Modification records
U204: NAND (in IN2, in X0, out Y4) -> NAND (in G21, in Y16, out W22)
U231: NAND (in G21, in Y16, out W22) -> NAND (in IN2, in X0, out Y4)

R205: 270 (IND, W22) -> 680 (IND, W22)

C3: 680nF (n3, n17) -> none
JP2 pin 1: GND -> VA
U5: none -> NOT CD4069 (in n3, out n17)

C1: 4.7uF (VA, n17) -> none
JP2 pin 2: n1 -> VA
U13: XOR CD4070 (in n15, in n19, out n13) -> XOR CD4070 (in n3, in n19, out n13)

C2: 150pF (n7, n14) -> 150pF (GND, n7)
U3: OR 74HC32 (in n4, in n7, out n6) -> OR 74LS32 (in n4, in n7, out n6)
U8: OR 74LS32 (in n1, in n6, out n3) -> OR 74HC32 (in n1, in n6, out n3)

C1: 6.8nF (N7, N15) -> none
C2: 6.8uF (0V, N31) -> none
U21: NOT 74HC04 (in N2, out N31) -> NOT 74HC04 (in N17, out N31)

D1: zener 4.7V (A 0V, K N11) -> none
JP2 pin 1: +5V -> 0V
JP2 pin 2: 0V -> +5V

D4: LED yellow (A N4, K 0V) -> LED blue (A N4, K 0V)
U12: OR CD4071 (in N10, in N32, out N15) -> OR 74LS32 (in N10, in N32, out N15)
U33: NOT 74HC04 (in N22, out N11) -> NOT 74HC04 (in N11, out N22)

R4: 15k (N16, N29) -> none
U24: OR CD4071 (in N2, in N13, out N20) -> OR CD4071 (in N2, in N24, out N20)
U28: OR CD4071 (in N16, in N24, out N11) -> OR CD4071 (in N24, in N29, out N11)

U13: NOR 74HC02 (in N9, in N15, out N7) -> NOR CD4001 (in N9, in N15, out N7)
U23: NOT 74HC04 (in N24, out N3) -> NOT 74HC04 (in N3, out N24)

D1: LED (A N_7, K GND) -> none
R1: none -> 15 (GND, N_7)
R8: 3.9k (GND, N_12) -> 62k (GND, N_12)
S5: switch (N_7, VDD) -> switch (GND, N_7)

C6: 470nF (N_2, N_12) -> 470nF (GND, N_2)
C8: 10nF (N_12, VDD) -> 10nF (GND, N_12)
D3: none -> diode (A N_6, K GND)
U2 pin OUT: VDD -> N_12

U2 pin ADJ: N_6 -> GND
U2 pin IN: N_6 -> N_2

PROBLEM REQUIREMENTS =
Your answer should consist of copies of the lines above that include the string "none".

ANSWER TO THIS PROBLEM =
C3: 680nF (n3, n17) -> none
U5: none -> NOT CD4069 (in n3, out n17)
C1: 4.7uF (VA, n17) -> none
C1: 6.8nF (N7, N15) -> none
C2: 6.8uF (0V, N31) -> none
D1: zener 4.7V (A 0V, K N11) -> none
R4: 15k (N16, N29) -> none
D1: LED (A N_7, K GND) -> none
R1: none -> 15 (GND, N_7)
D3: none -> diode (A N_6, K GND)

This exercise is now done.